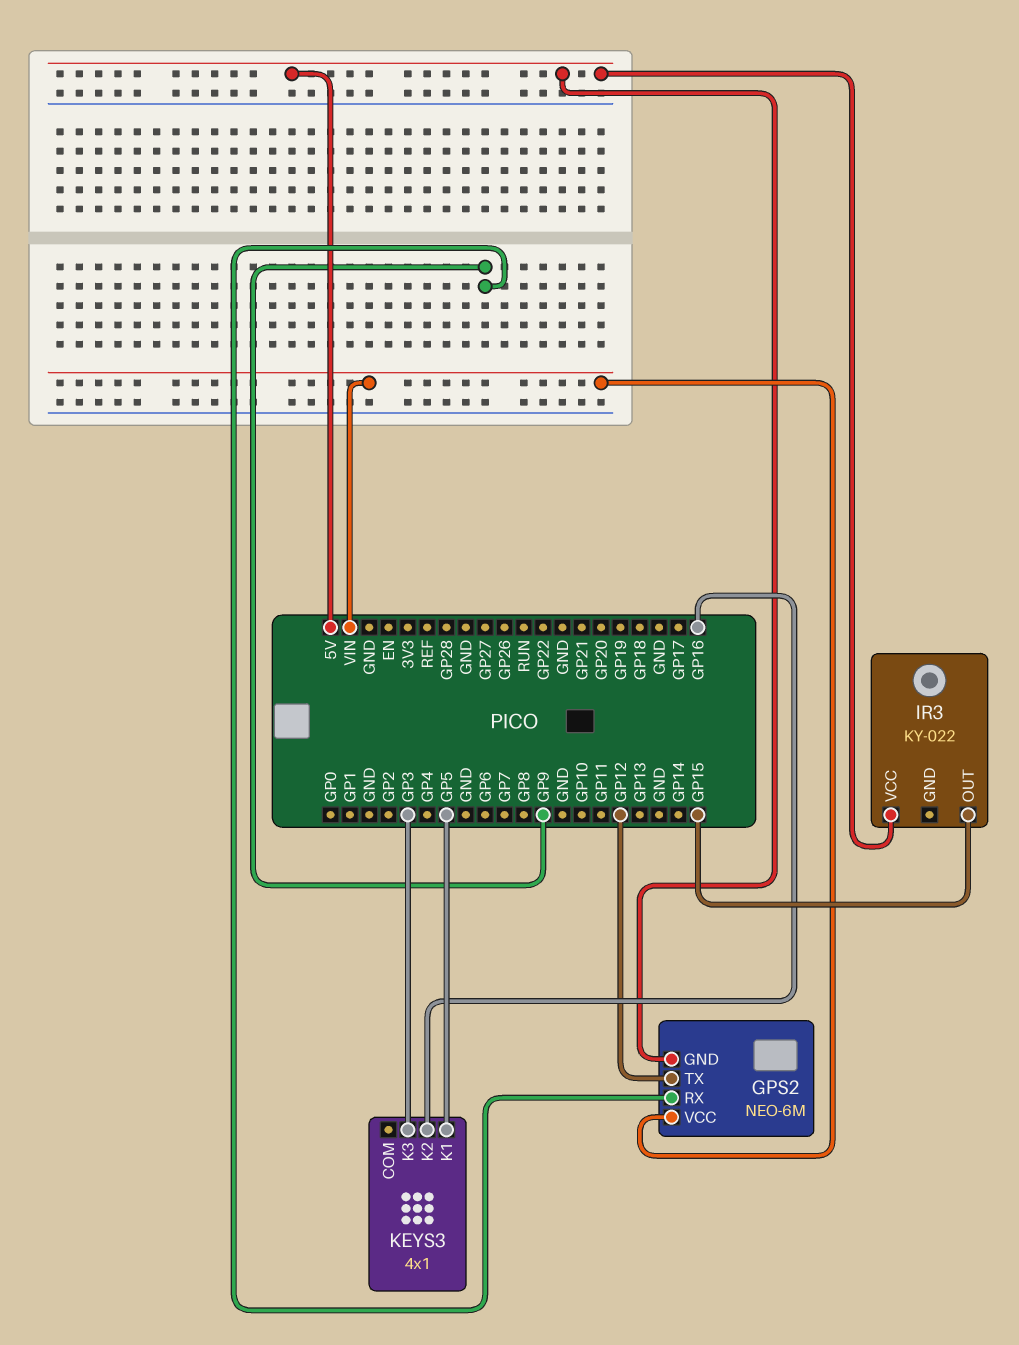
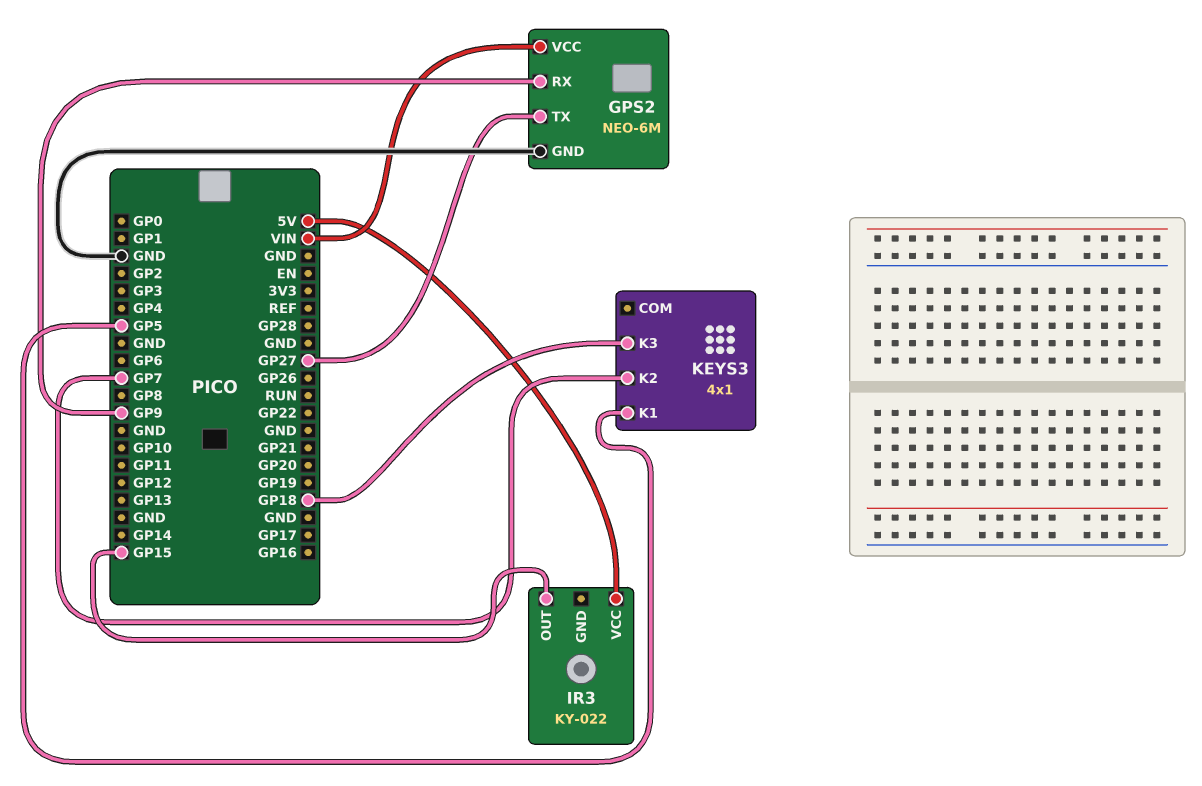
GPS2 pin GND: 5V -> GND
GPS2 pin TX: GP12 -> GP27
KEYS3 pin K2: GP16 -> GP7
KEYS3 pin K3: GP3 -> GP18

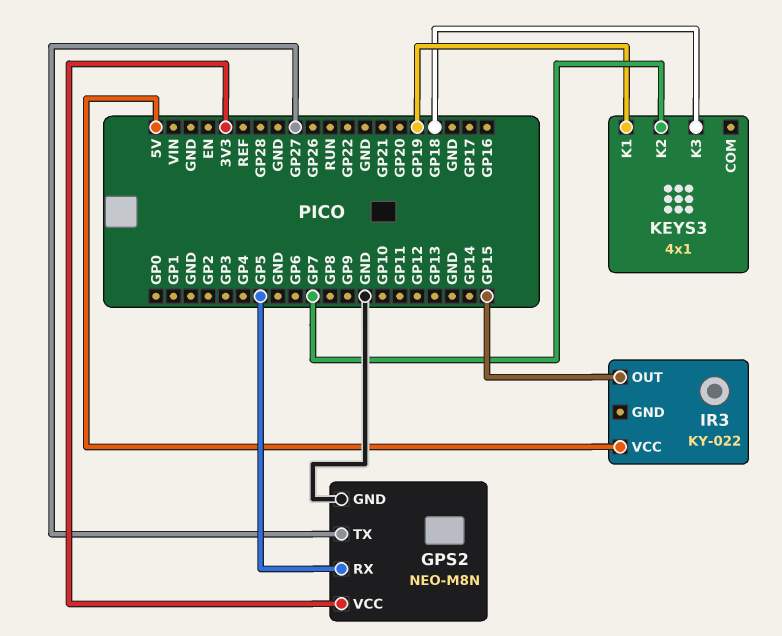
GPS2: NEO-6M -> NEO-M8N
GPS2 pin RX: GP9 -> GP5
GPS2 pin VCC: VIN -> 3V3
KEYS3 pin K1: GP5 -> GP19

▸ **The task**: Could you restate the entries word for word, skipping any pictures?

▸ **Exercise output**:
GPS2 pin GND: 5V -> GND
GPS2 pin TX: GP12 -> GP27
KEYS3 pin K2: GP16 -> GP7
KEYS3 pin K3: GP3 -> GP18

GPS2: NEO-6M -> NEO-M8N
GPS2 pin RX: GP9 -> GP5
GPS2 pin VCC: VIN -> 3V3
KEYS3 pin K1: GP5 -> GP19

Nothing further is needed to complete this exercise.